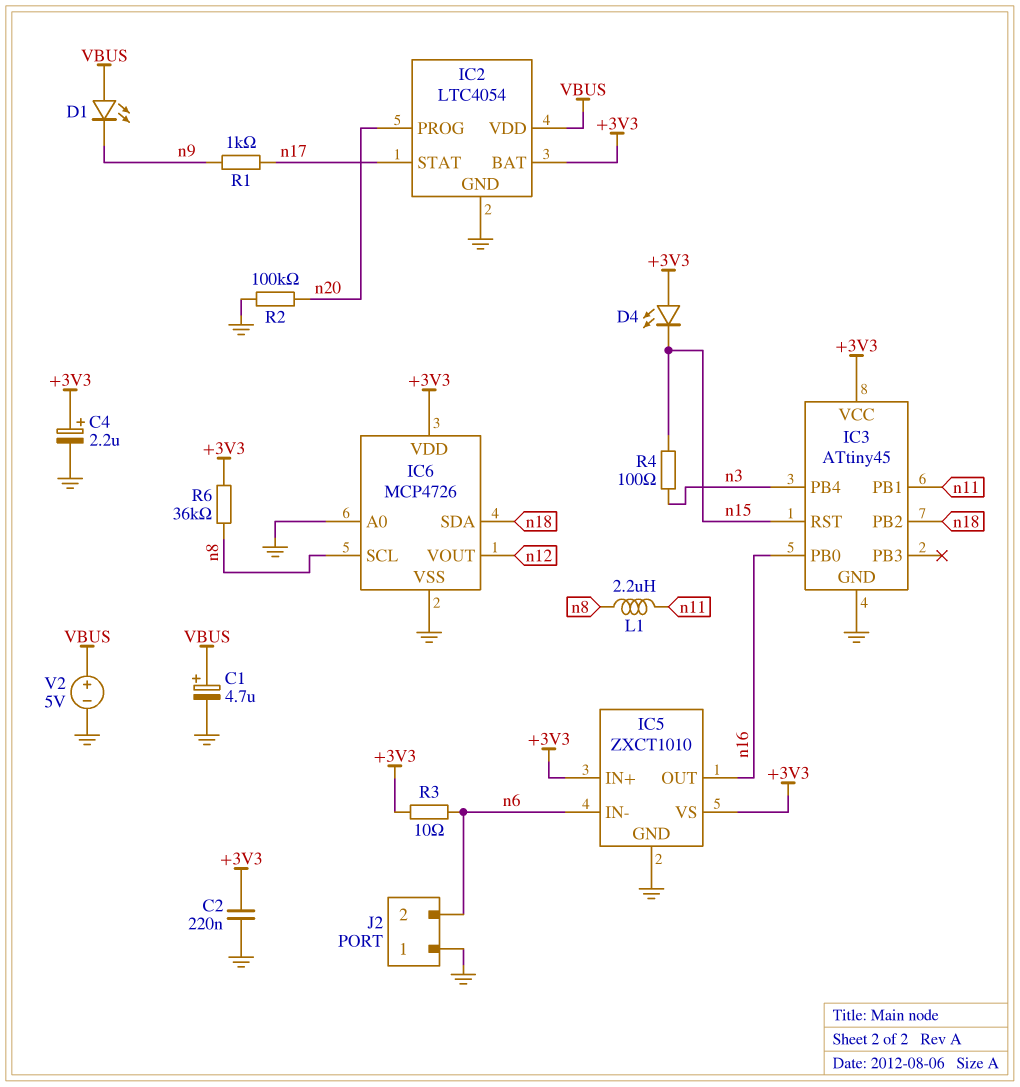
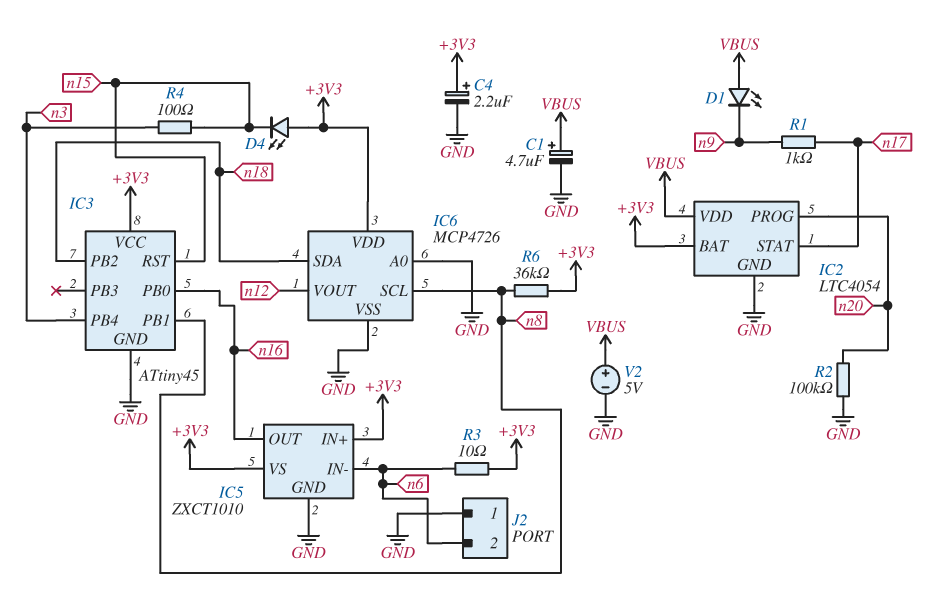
C2: 220nF (+3V3, GND) -> none
IC3 pin PB1: n11 -> n8
L1: 2.2uH (n8, n11) -> none

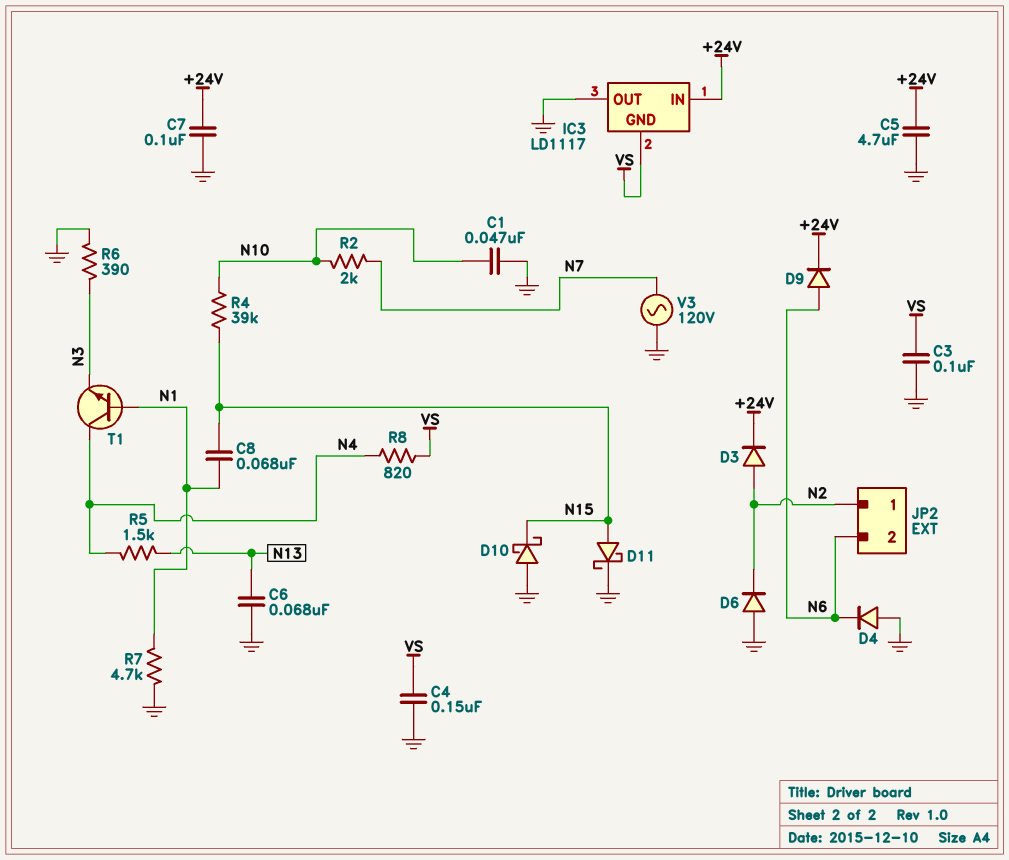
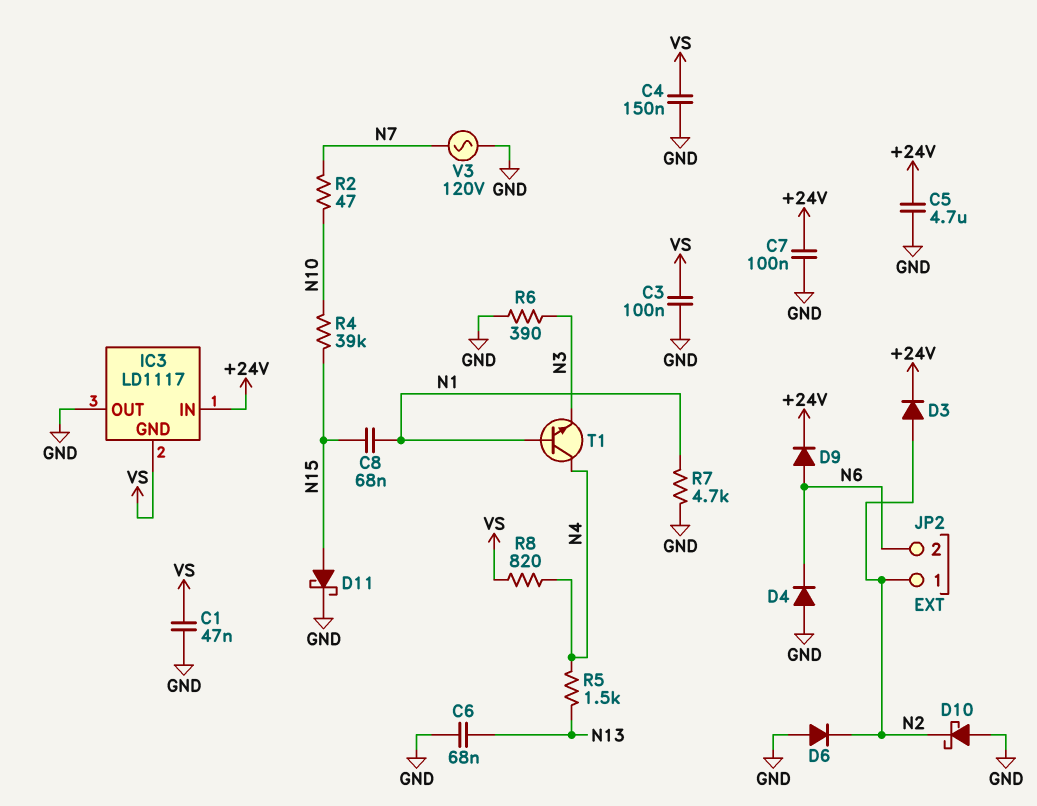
C1: 47nF (GND, N10) -> 47nF (GND, VS)
D10: schottky (A GND, K N15) -> schottky (A GND, K N2)
R2: 2k (N7, N10) -> 47 (N7, N10)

++++++++++++++++++++

Take the line that contains "L1: 2.2uH (n8, n11) -> none" and every line after it to the end of the records above; quote them exactly, leaving out the pictures.

L1: 2.2uH (n8, n11) -> none

C1: 47nF (GND, N10) -> 47nF (GND, VS)
D10: schottky (A GND, K N15) -> schottky (A GND, K N2)
R2: 2k (N7, N10) -> 47 (N7, N10)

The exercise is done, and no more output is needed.